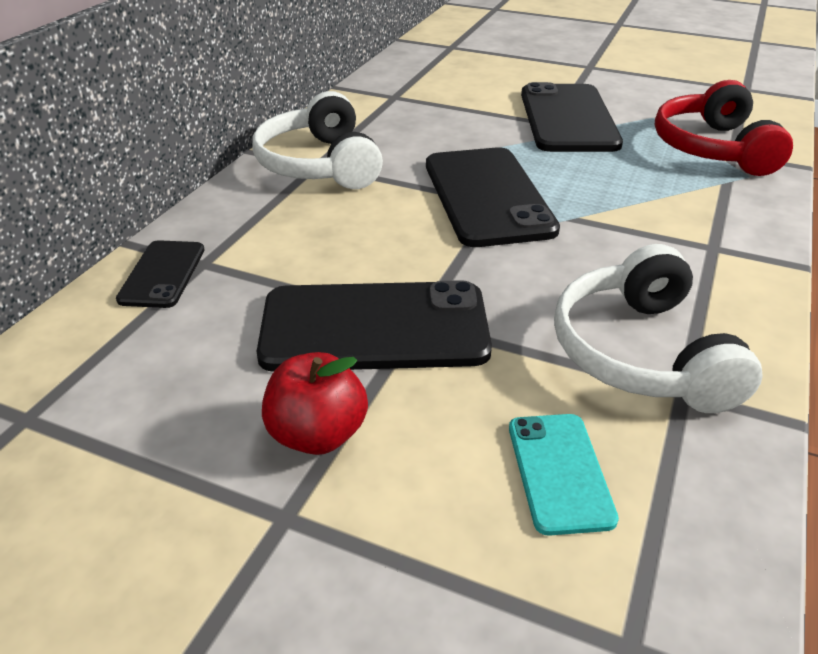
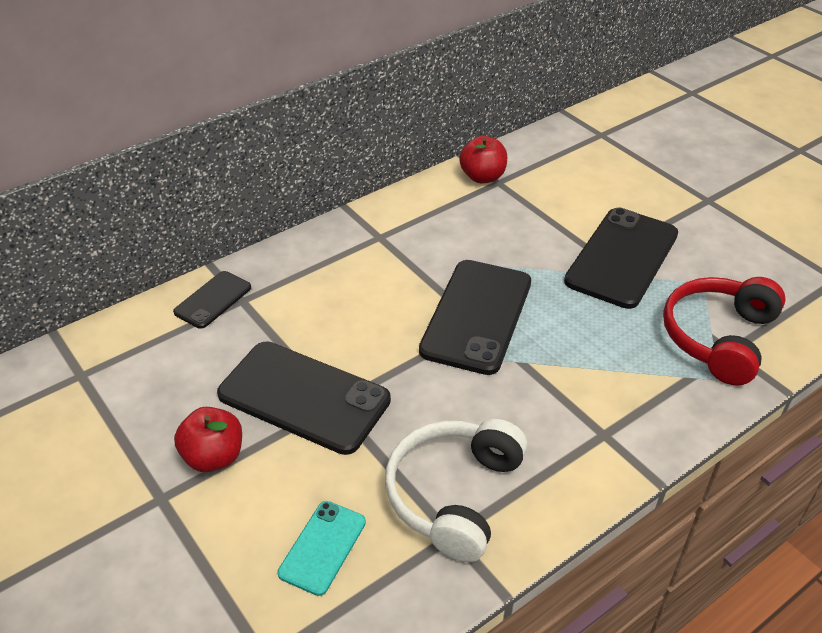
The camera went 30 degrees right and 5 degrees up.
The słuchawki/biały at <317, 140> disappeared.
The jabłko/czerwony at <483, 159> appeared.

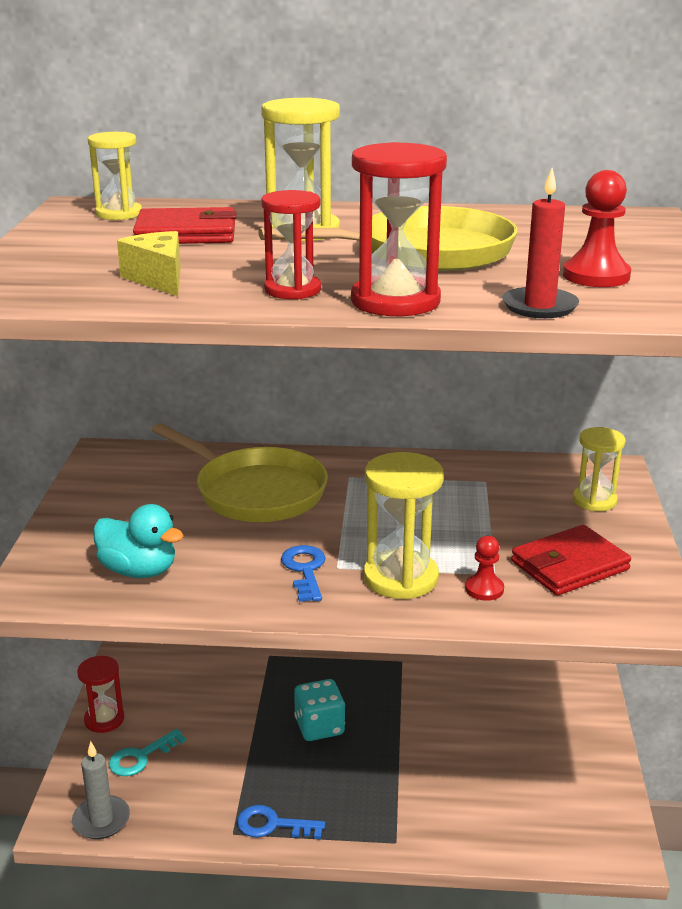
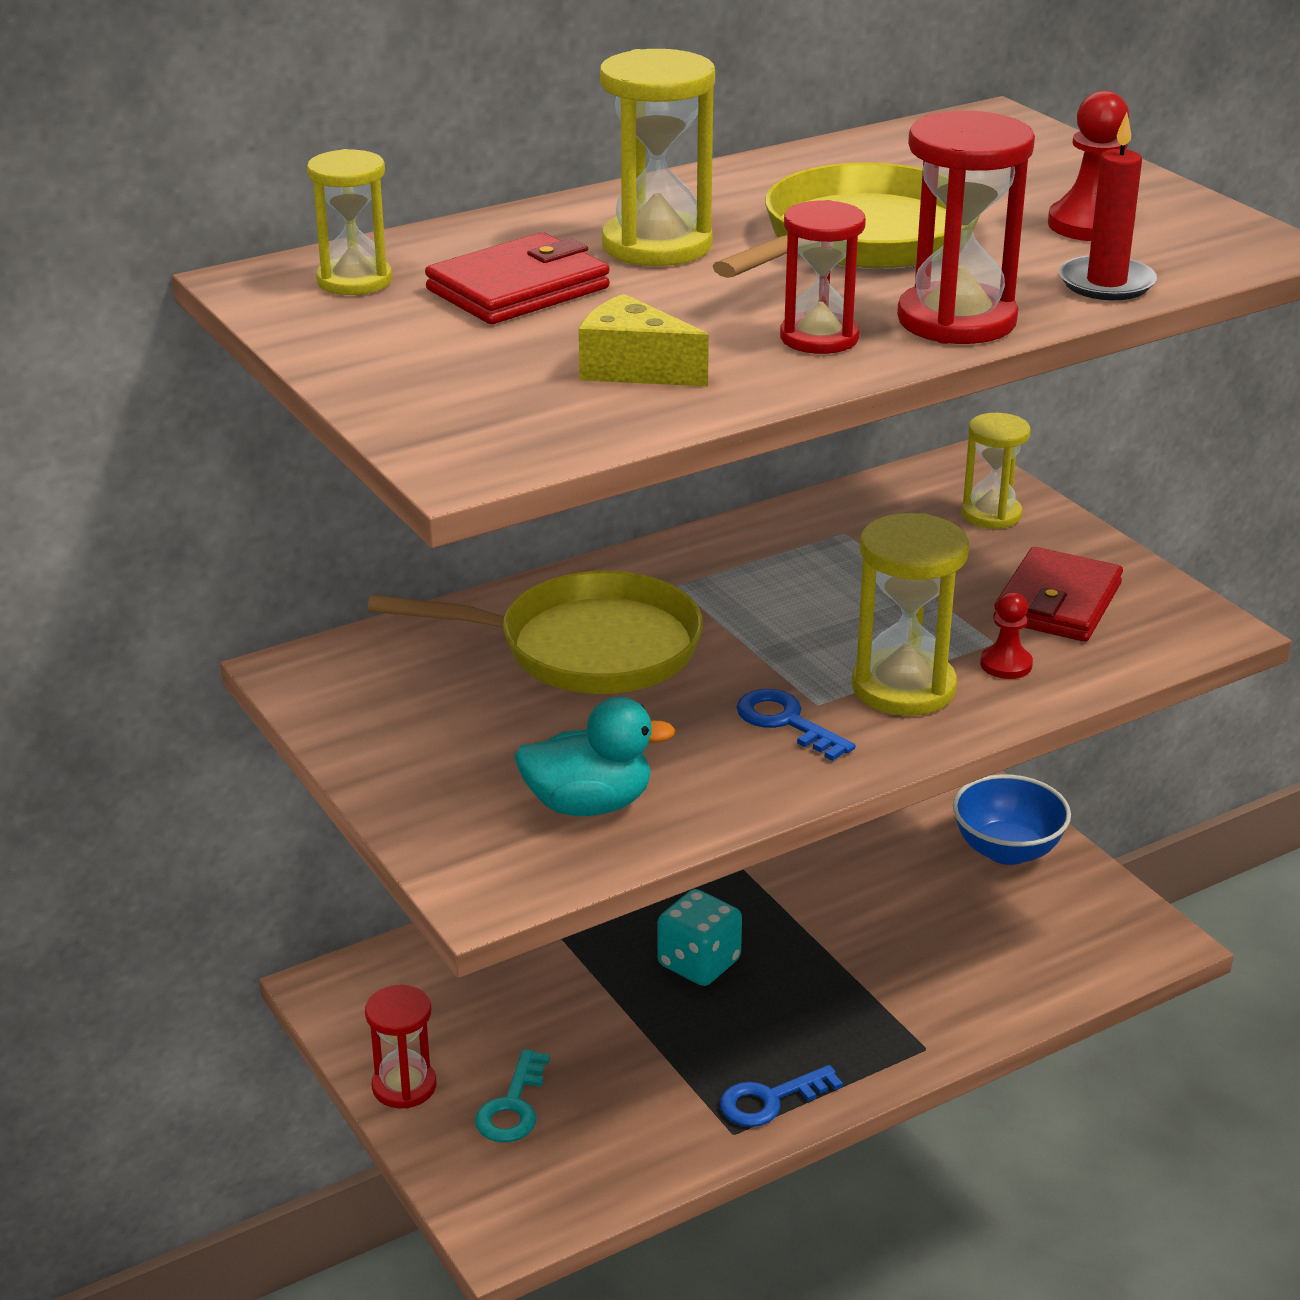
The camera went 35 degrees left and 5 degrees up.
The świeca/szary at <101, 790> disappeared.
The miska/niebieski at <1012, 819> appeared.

Action item:
Repeat, exactly and in full, every entry in the data, but not the pictures.

Output of the exercise:
The camera went 30 degrees right and 5 degrees up.
The słuchawki/biały at <317, 140> disappeared.
The jabłko/czerwony at <483, 159> appeared.

The camera went 35 degrees left and 5 degrees up.
The świeca/szary at <101, 790> disappeared.
The miska/niebieski at <1012, 819> appeared.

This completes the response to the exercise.